[SOURCE RECORDS — start]
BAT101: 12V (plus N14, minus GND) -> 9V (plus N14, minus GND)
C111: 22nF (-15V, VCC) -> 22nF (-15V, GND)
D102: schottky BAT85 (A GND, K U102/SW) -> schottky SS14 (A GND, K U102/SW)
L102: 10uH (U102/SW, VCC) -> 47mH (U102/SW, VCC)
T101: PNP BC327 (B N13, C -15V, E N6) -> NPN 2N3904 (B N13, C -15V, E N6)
[SOURCE RECORDS — finish]
## [DIRECTIONS]
Print exactly the stretch of lines beginning with the one that holds "C111: 22nF (-15V, VCC) -> 22nF (-15V, GND)" and ending at the last line above.

## [ANSWER SPACE]
C111: 22nF (-15V, VCC) -> 22nF (-15V, GND)
D102: schottky BAT85 (A GND, K U102/SW) -> schottky SS14 (A GND, K U102/SW)
L102: 10uH (U102/SW, VCC) -> 47mH (U102/SW, VCC)
T101: PNP BC327 (B N13, C -15V, E N6) -> NPN 2N3904 (B N13, C -15V, E N6)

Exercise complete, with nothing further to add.